:: WORK REQUIRED ::
Everything from the line that contains "D4: diode 1N914 (A +5V, K MB) -> none" through the last line of the listing must be copied exactly, with both of those lines included and no others.

━━ ENTRIES SHOWN ━━

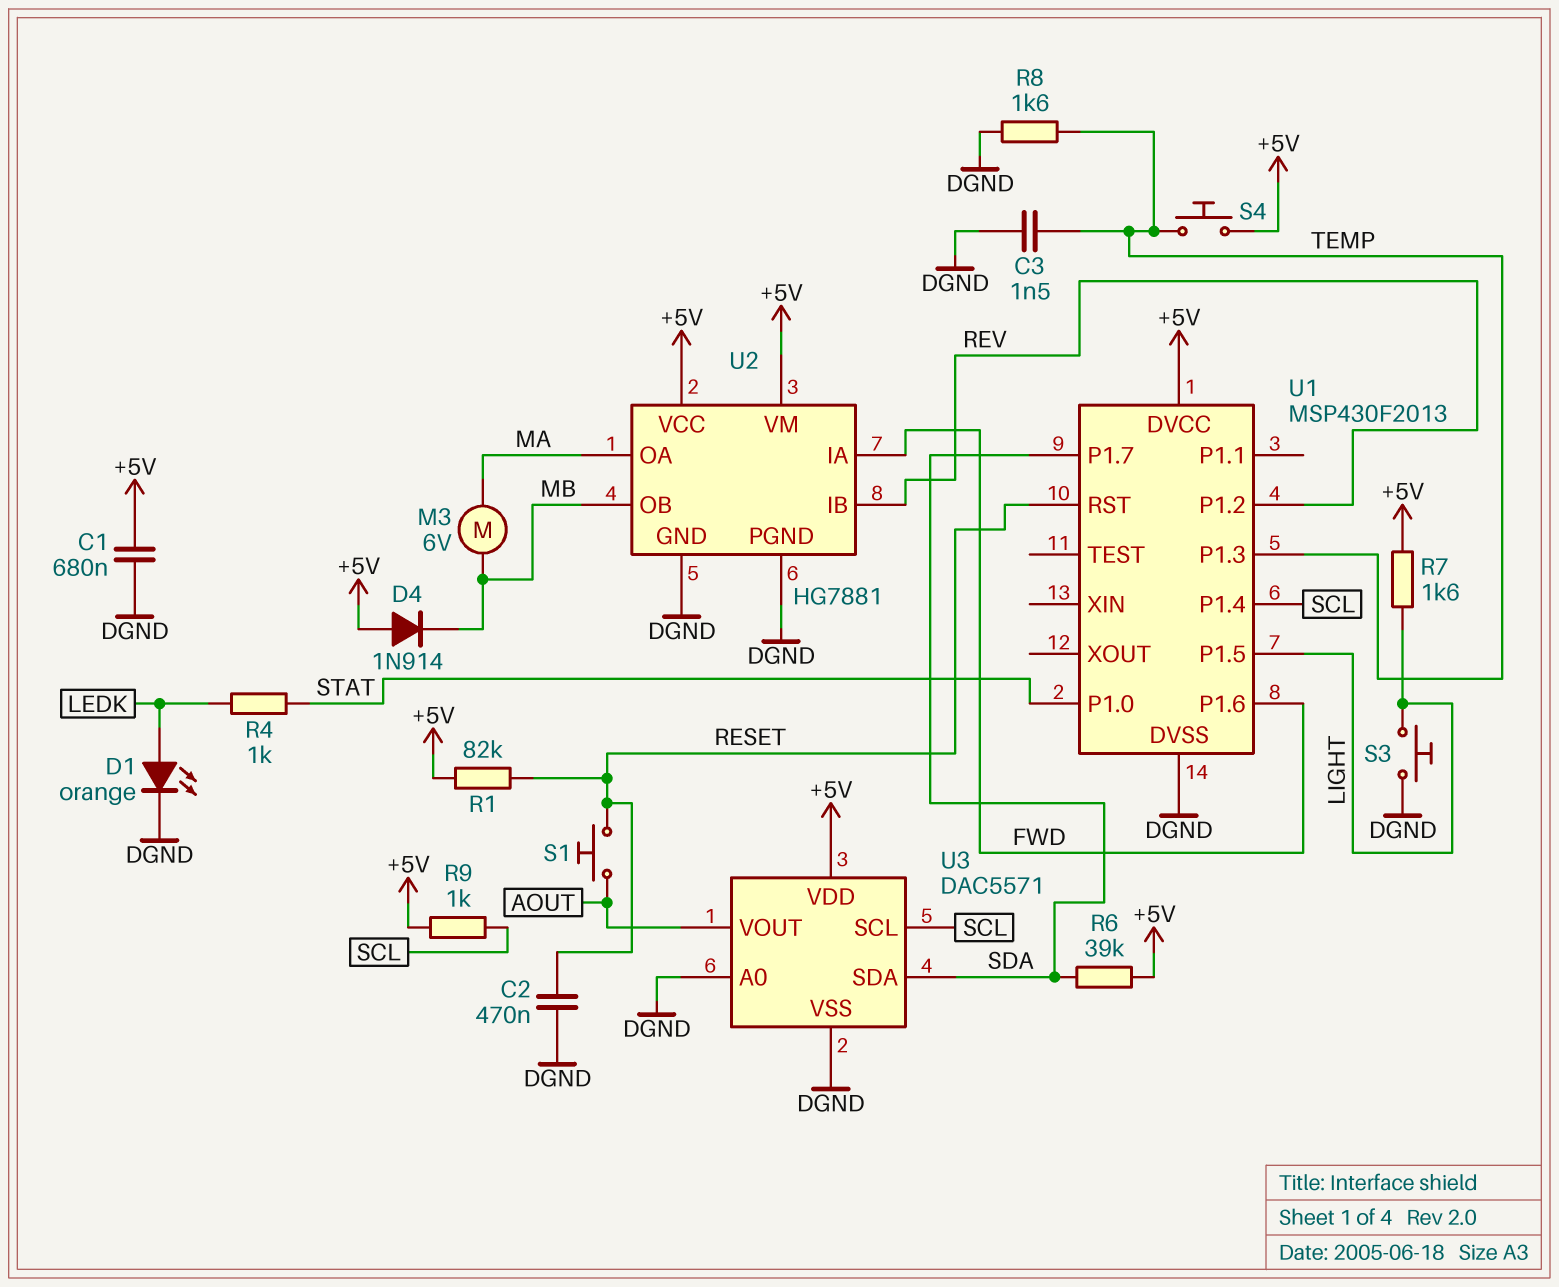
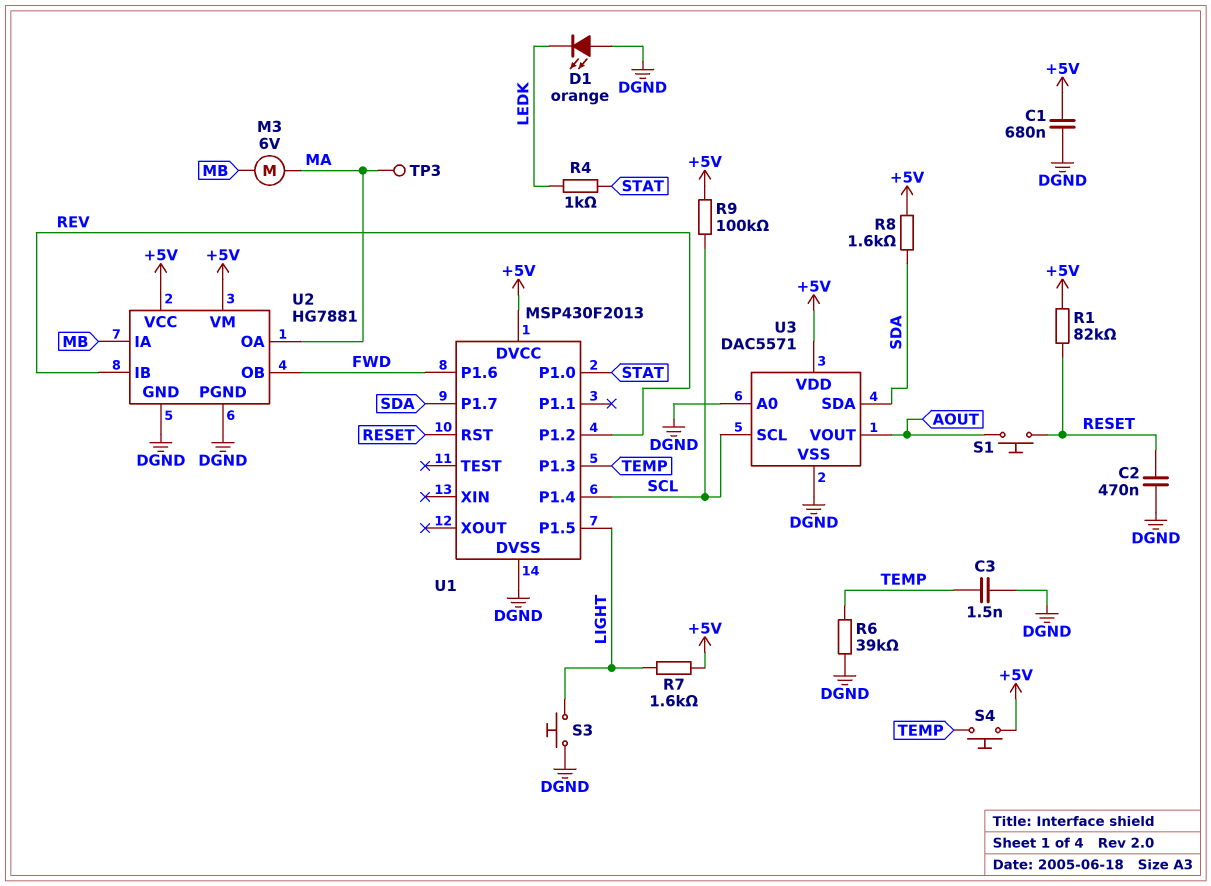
D1: LED orange (A LEDK, K DGND) -> LED orange (A DGND, K LEDK)
D4: diode 1N914 (A +5V, K MB) -> none
R6: 39k (+5V, SDA) -> 39k (DGND, TEMP)
R8: 1.6k (DGND, TEMP) -> 1.6k (+5V, SDA)
R9: 1k (+5V, SCL) -> 100k (+5V, SCL)
TP3: none -> test point (MA)
U2 pin IA: FWD -> MB
U2 pin OB: MB -> FWD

━━━

:: COMPLETED EXERCISE ::
D4: diode 1N914 (A +5V, K MB) -> none
R6: 39k (+5V, SDA) -> 39k (DGND, TEMP)
R8: 1.6k (DGND, TEMP) -> 1.6k (+5V, SDA)
R9: 1k (+5V, SCL) -> 100k (+5V, SCL)
TP3: none -> test point (MA)
U2 pin IA: FWD -> MB
U2 pin OB: MB -> FWD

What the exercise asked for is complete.